#### Supplied information:

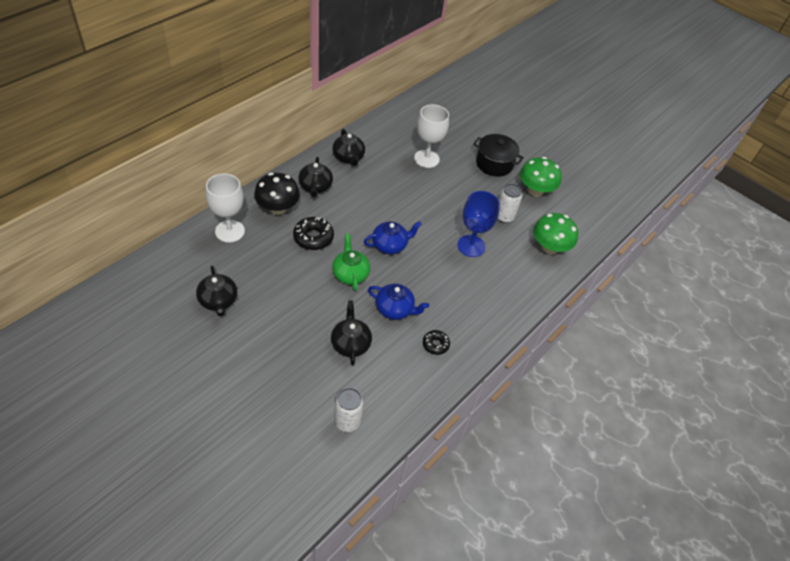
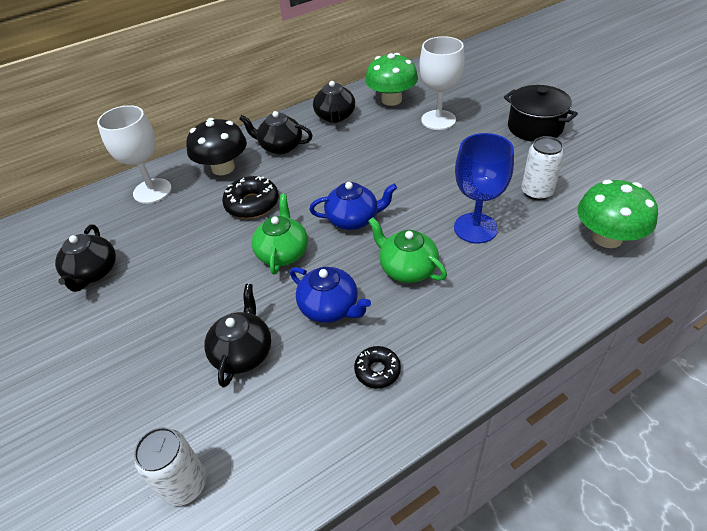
camera: 25 degrees right, 5 degrees down
(315, 187) = (280, 147): black teapot -> black teapot turned 90 degrees clockwise
(435, 278) = (407, 268): none -> green teapot
(535, 190) = (593, 160): green mushroom -> green mushroom (391, 100)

#### Work instructions:
Return all of the material precisely as written. No picture belongs in it.

#### Solution to the exercise:
camera: 25 degrees right, 5 degrees down
(315, 187) = (280, 147): black teapot -> black teapot turned 90 degrees clockwise
(435, 278) = (407, 268): none -> green teapot
(535, 190) = (593, 160): green mushroom -> green mushroom (391, 100)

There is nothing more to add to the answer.